What to do —
In the entries that follow, how many lines include "purple"? Give the number and nothing else.

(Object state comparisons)
+++

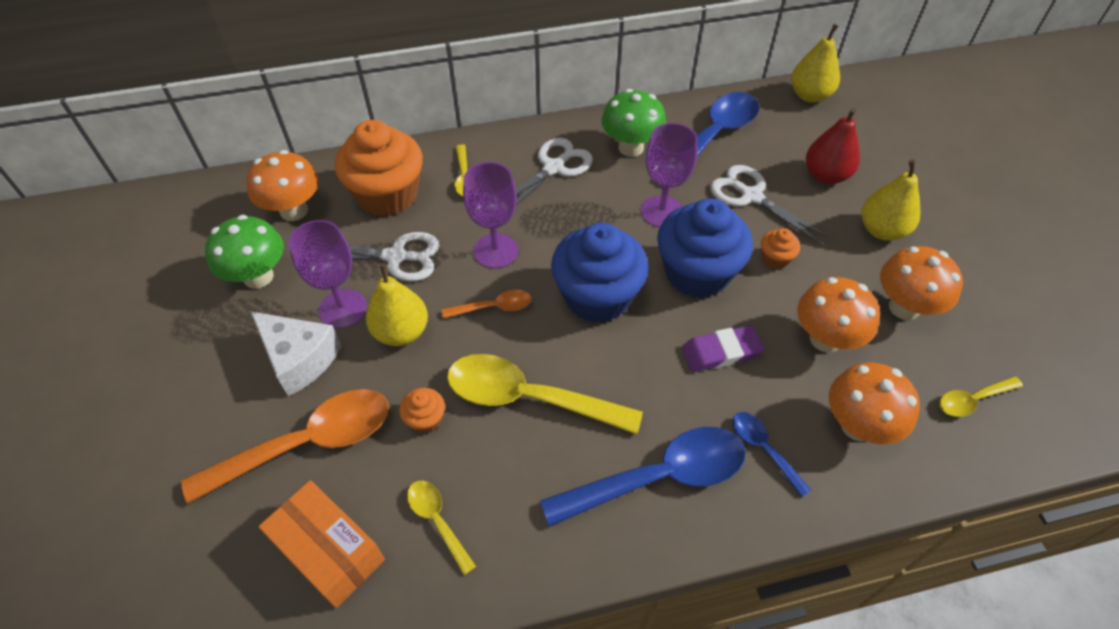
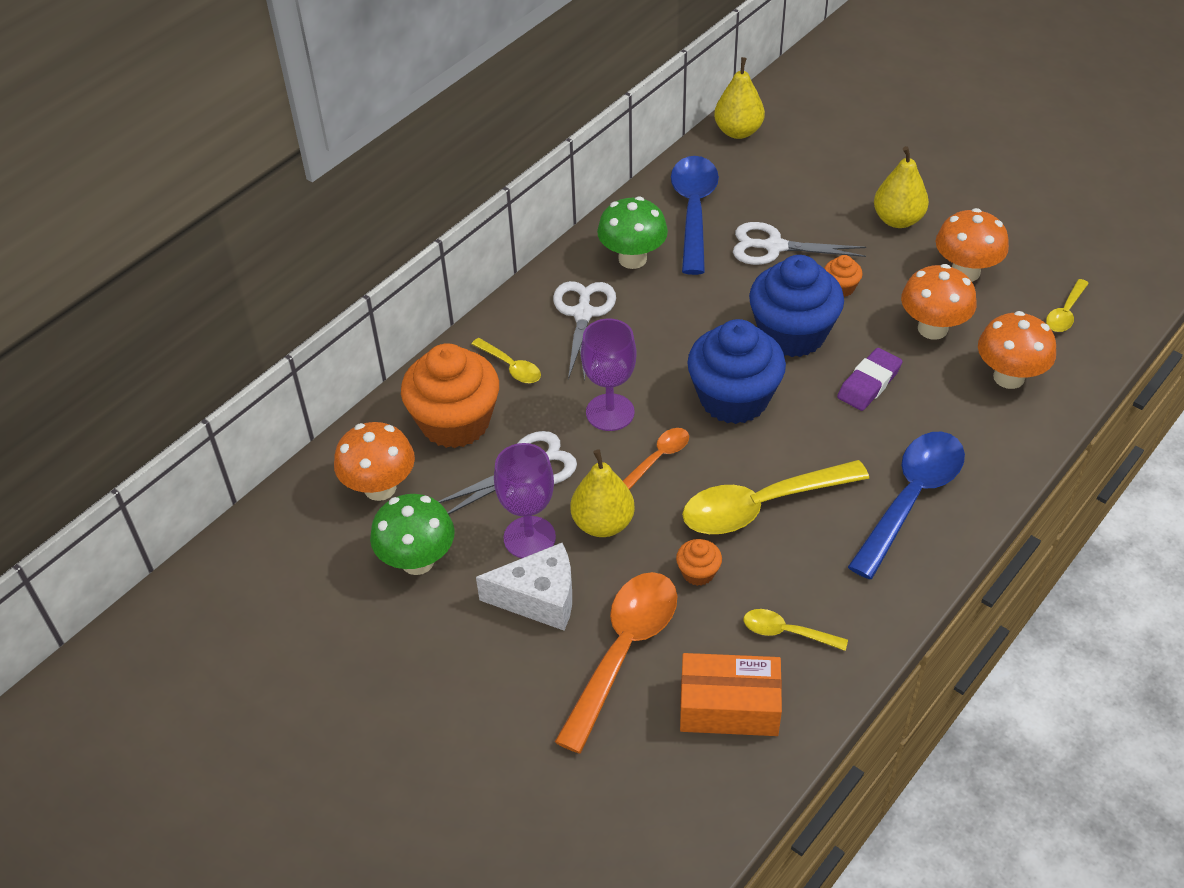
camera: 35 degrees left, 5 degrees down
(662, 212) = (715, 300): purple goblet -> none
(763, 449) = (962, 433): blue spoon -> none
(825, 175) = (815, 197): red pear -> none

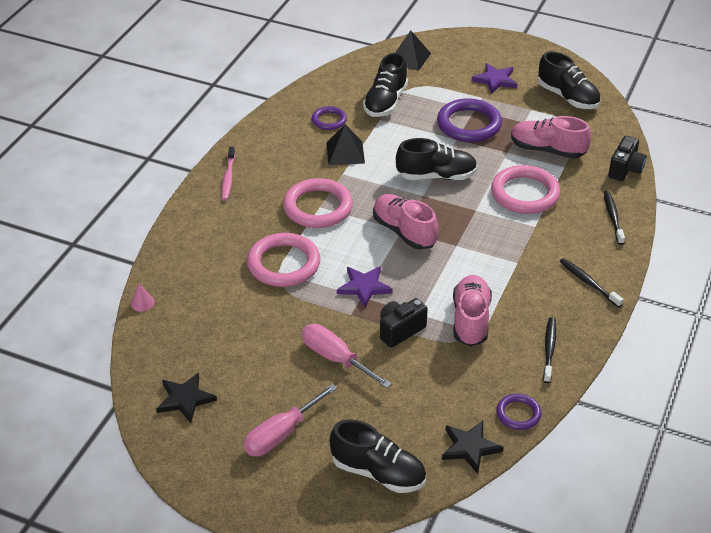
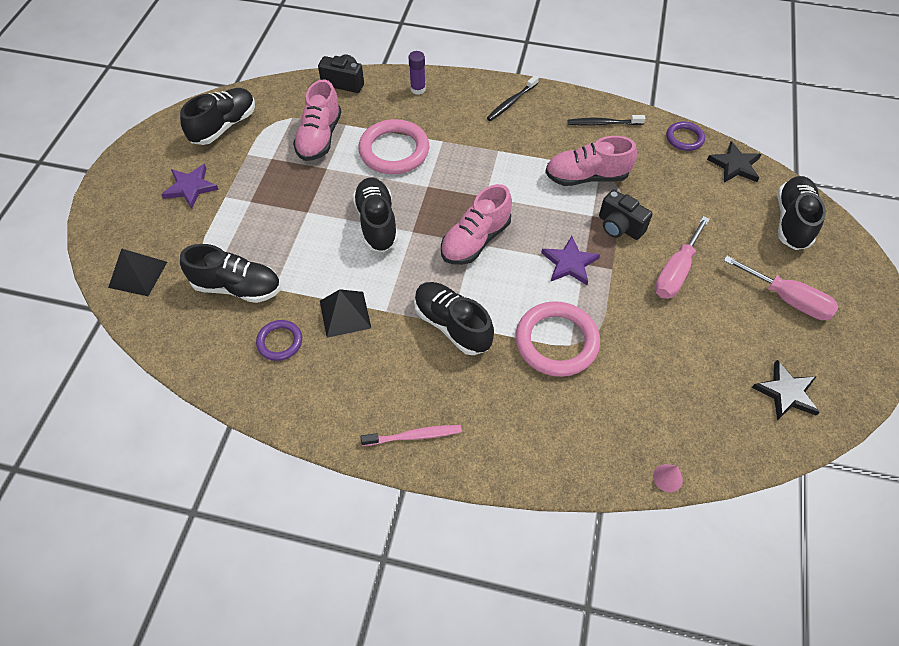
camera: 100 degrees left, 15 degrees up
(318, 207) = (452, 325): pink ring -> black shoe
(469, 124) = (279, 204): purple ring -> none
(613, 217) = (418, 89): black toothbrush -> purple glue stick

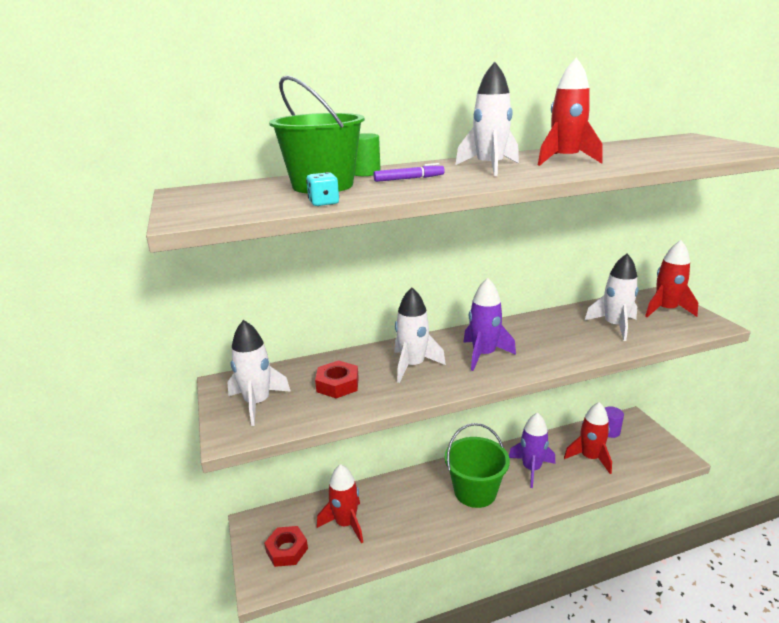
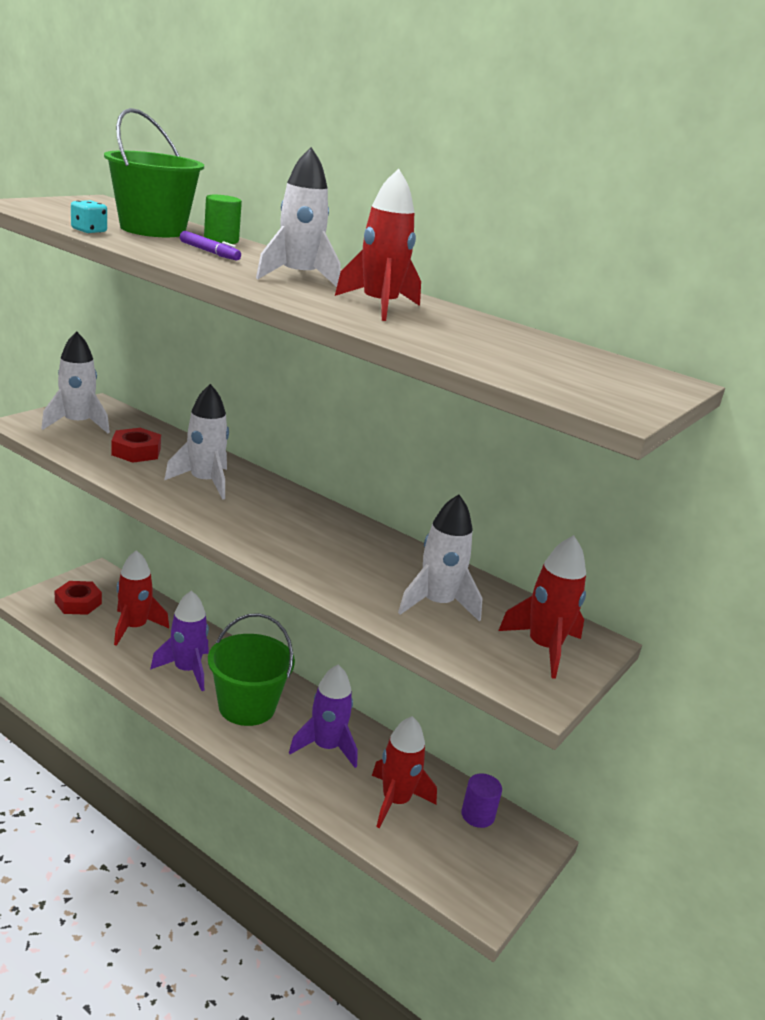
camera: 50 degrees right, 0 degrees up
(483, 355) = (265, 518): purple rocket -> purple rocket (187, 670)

+++

Reply —
4